* [Collected data]:
- - - -

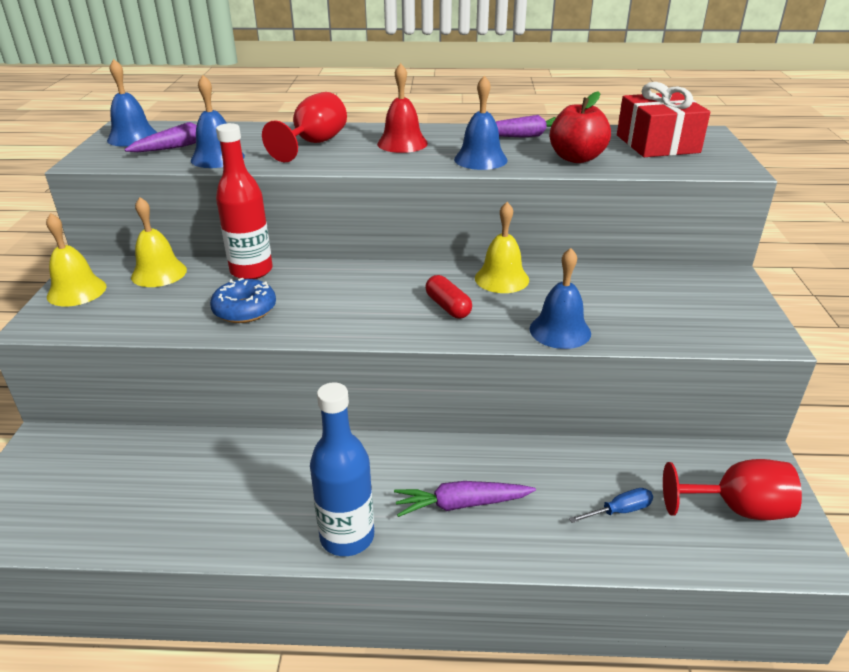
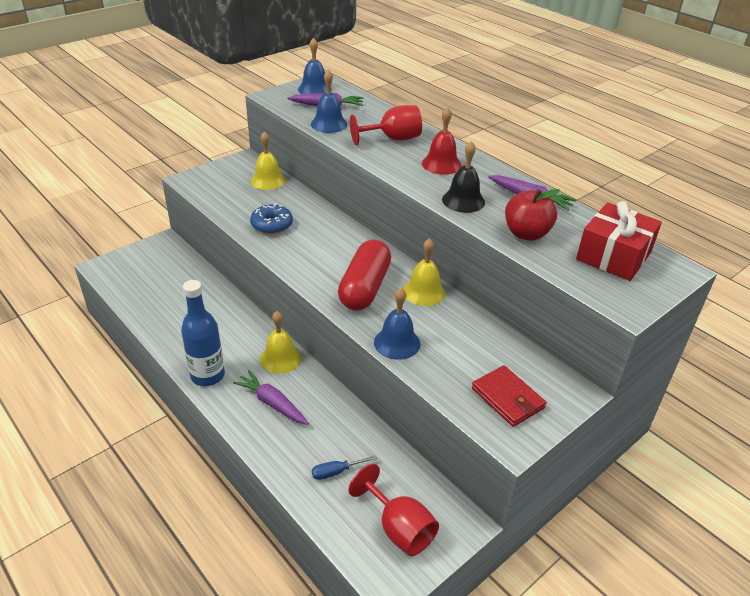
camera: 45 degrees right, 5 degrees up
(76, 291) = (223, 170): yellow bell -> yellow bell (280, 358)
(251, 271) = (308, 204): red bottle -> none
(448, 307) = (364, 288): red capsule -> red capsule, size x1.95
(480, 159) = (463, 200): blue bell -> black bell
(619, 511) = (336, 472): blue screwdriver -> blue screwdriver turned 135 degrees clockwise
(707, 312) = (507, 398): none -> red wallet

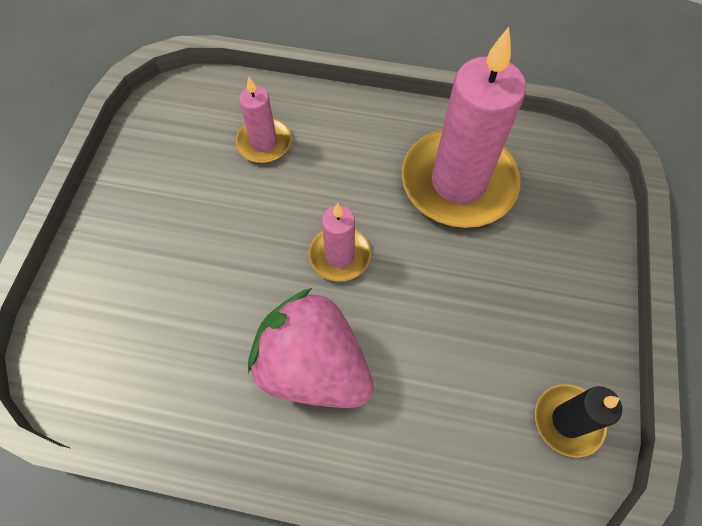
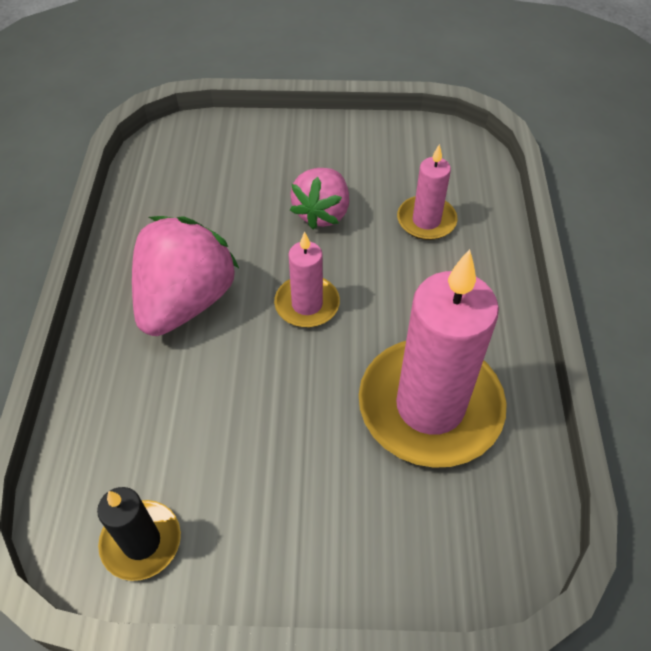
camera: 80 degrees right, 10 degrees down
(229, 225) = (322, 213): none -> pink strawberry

- - - -

* [Task instructions]: Please copy out the entries above exactly as they appear, but skip their images.

* [Exercise output]:
camera: 45 degrees right, 5 degrees up
(76, 291) = (223, 170): yellow bell -> yellow bell (280, 358)
(251, 271) = (308, 204): red bottle -> none
(448, 307) = (364, 288): red capsule -> red capsule, size x1.95
(480, 159) = (463, 200): blue bell -> black bell
(619, 511) = (336, 472): blue screwdriver -> blue screwdriver turned 135 degrees clockwise
(707, 312) = (507, 398): none -> red wallet

camera: 80 degrees right, 10 degrees down
(229, 225) = (322, 213): none -> pink strawberry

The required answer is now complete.